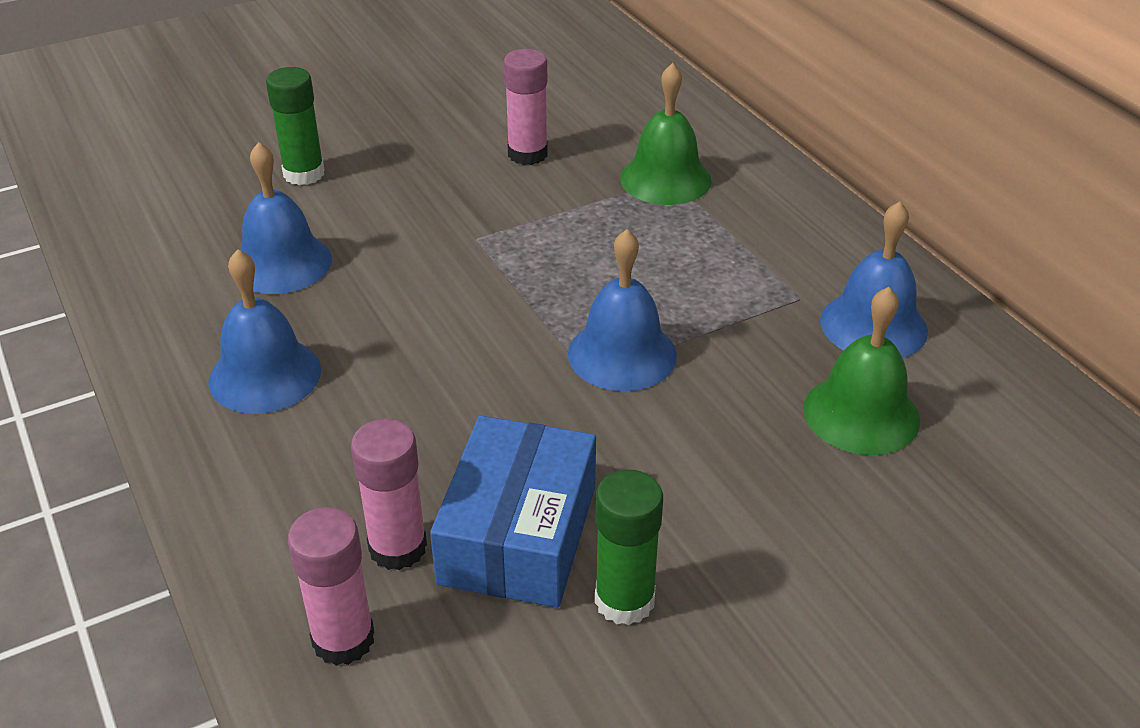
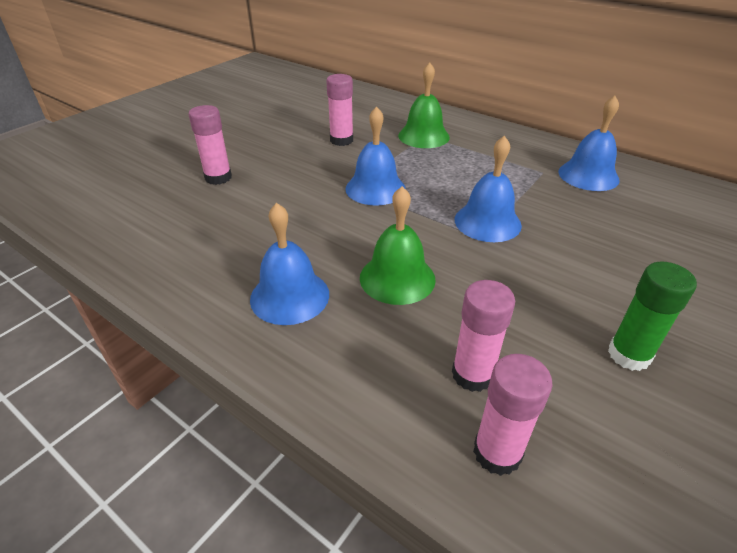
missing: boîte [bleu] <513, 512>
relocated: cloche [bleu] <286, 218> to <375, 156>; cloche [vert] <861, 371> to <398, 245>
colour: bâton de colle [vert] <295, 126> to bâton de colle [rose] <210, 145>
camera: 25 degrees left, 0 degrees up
==
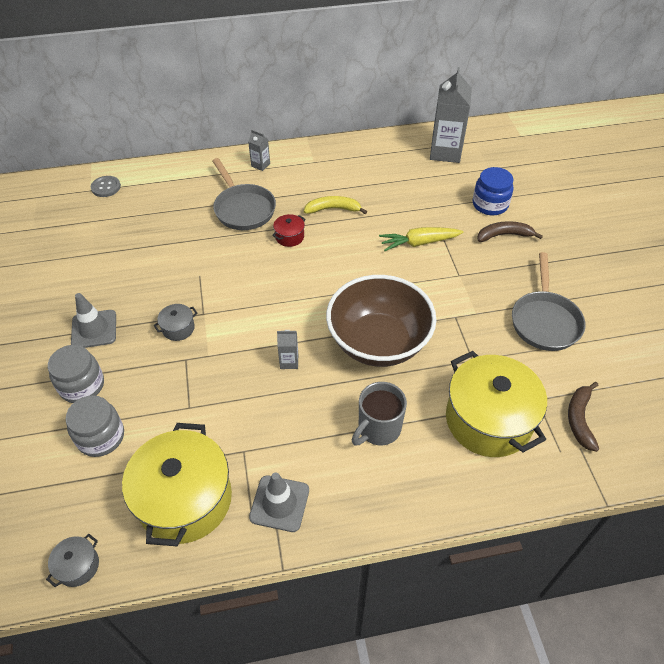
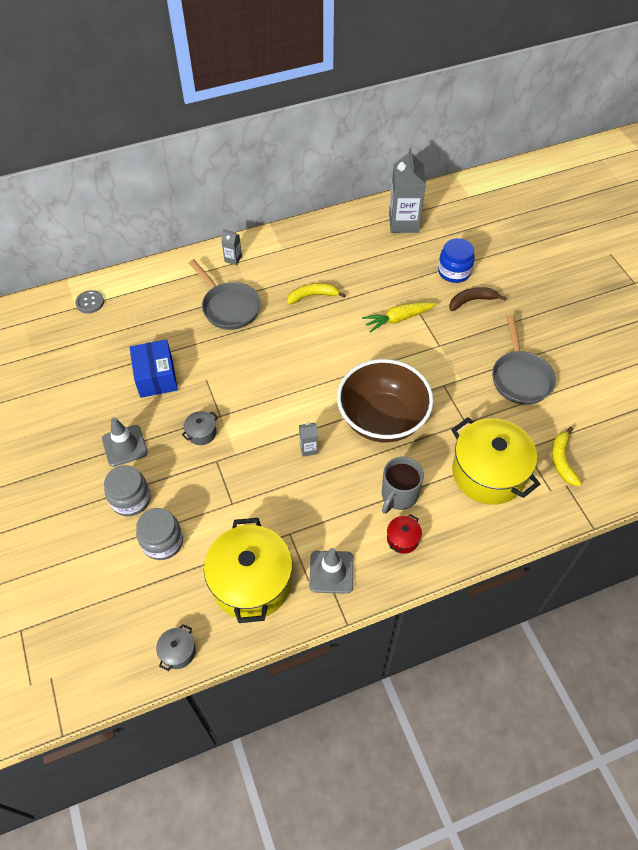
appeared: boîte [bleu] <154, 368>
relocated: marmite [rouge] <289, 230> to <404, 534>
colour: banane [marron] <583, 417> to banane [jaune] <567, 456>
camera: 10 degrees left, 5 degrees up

**Work to be completed**
Beginning with the line that has "colour: banane [marron]" and ending with the line that has "camera: 10 degrees left, 5 degrees up", set down the lines above exactly and include no others.

**Exercise response**
colour: banane [marron] <583, 417> to banane [jaune] <567, 456>
camera: 10 degrees left, 5 degrees up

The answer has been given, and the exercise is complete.